++++ SOURCE DATA ++++

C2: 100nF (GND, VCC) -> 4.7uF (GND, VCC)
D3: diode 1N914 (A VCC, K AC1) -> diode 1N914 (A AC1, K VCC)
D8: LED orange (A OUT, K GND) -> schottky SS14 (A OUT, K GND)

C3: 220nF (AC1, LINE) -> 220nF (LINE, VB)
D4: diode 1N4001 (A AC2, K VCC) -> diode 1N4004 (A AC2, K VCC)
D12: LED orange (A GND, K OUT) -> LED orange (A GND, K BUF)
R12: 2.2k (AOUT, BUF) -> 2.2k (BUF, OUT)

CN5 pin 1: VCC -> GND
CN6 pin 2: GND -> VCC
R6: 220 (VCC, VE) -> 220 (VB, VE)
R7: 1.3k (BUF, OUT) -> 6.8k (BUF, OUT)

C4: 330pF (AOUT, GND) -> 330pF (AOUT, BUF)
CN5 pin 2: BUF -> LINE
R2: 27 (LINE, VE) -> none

++++
++++ SOURCE DATA ++++

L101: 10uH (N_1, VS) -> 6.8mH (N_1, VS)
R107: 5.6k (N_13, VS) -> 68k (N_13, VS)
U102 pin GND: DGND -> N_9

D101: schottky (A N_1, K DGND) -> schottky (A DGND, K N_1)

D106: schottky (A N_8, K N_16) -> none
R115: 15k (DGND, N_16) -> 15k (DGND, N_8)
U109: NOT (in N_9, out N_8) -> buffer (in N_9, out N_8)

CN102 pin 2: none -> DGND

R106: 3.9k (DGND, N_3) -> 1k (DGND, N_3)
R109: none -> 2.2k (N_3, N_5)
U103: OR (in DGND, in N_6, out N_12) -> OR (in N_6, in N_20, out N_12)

++++
++++ SOURCE DATA ++++

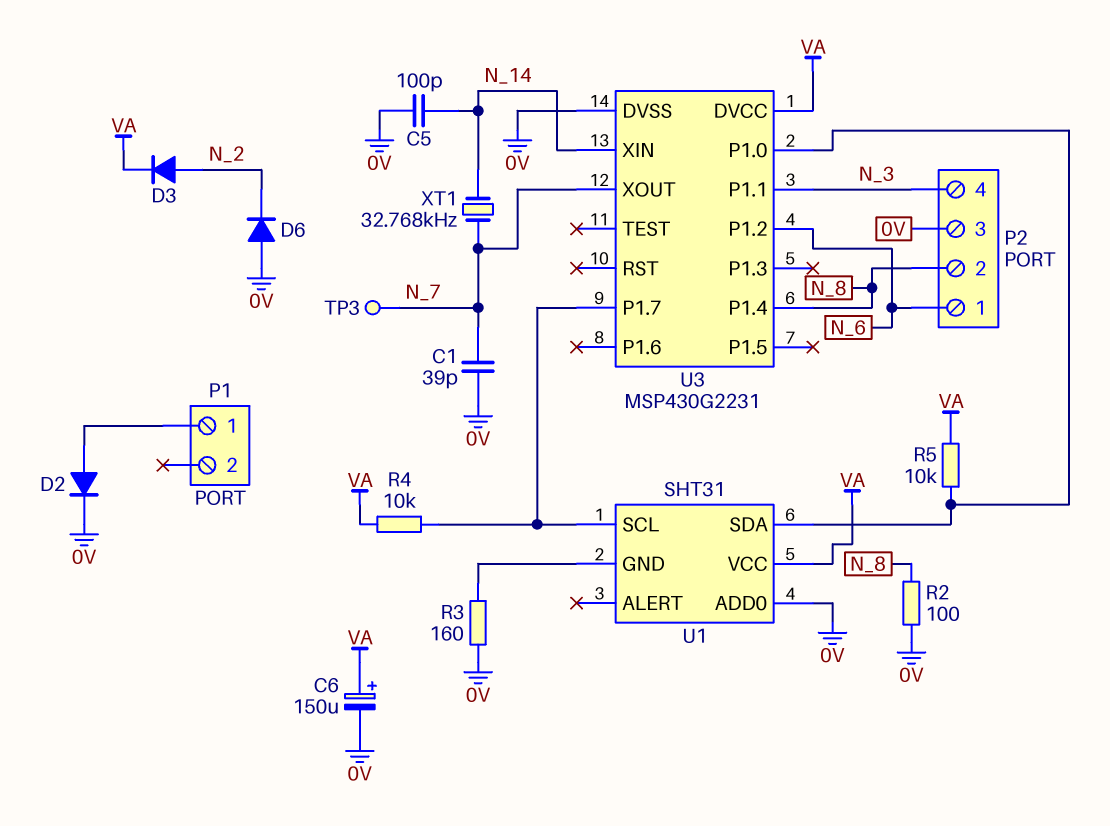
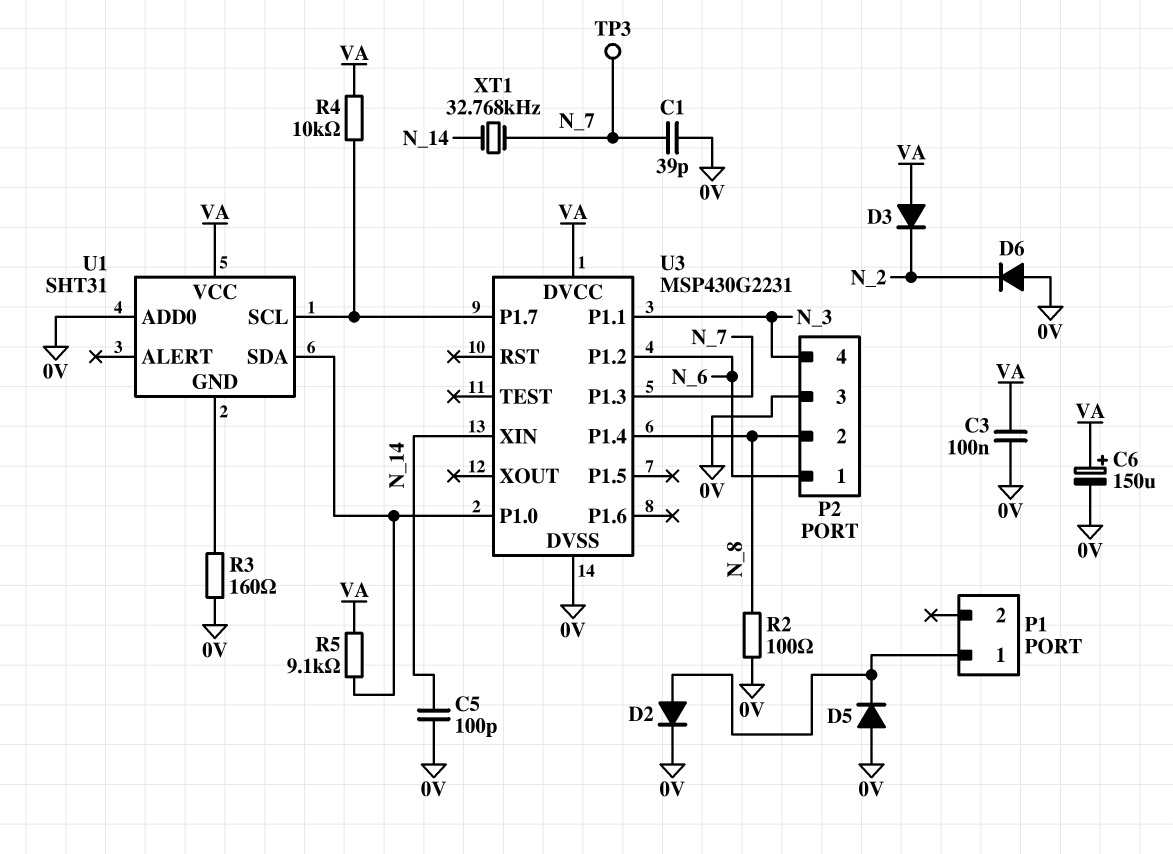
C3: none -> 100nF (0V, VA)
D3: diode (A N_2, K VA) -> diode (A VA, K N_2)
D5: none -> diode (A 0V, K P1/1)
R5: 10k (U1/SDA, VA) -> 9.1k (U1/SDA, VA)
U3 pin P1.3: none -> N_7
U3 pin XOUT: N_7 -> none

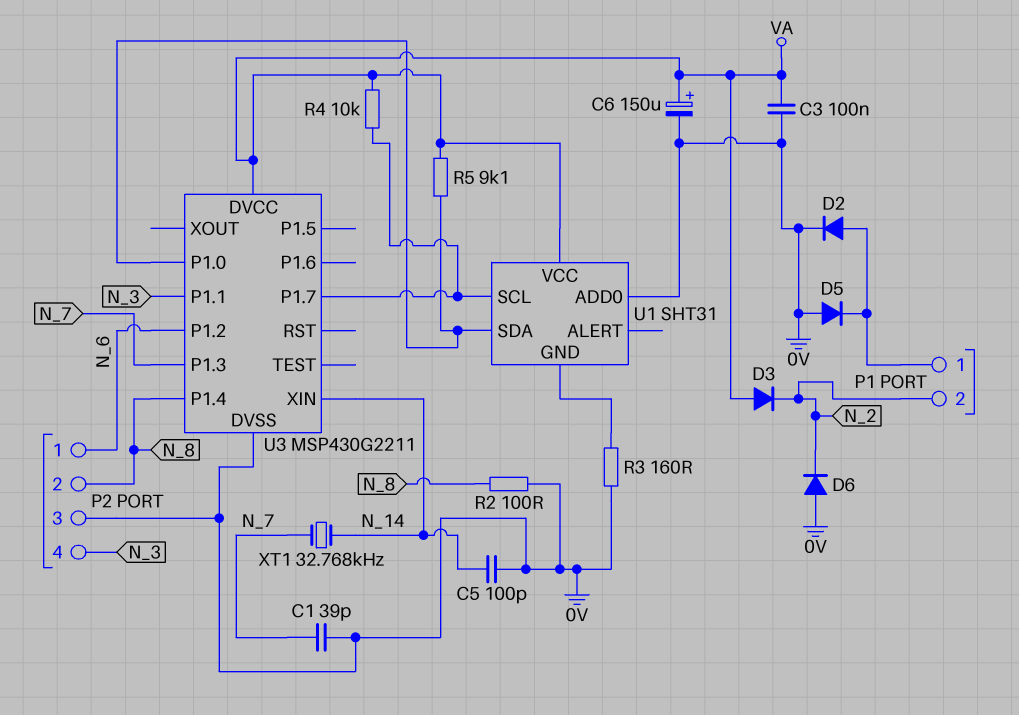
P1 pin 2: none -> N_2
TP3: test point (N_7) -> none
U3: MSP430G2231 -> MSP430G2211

++++

» WORK INSTRUCTIONS
Your reply is to repeat, unchanged, the lines above running from the one with "C2: 100nF (GND, VCC) -> 4.7uF (GND, VCC)" up to and including the one with "R2: 27 (LINE, VE) -> none".

» RESPONSE FOR THIS EXERCISE
C2: 100nF (GND, VCC) -> 4.7uF (GND, VCC)
D3: diode 1N914 (A VCC, K AC1) -> diode 1N914 (A AC1, K VCC)
D8: LED orange (A OUT, K GND) -> schottky SS14 (A OUT, K GND)

C3: 220nF (AC1, LINE) -> 220nF (LINE, VB)
D4: diode 1N4001 (A AC2, K VCC) -> diode 1N4004 (A AC2, K VCC)
D12: LED orange (A GND, K OUT) -> LED orange (A GND, K BUF)
R12: 2.2k (AOUT, BUF) -> 2.2k (BUF, OUT)

CN5 pin 1: VCC -> GND
CN6 pin 2: GND -> VCC
R6: 220 (VCC, VE) -> 220 (VB, VE)
R7: 1.3k (BUF, OUT) -> 6.8k (BUF, OUT)

C4: 330pF (AOUT, GND) -> 330pF (AOUT, BUF)
CN5 pin 2: BUF -> LINE
R2: 27 (LINE, VE) -> none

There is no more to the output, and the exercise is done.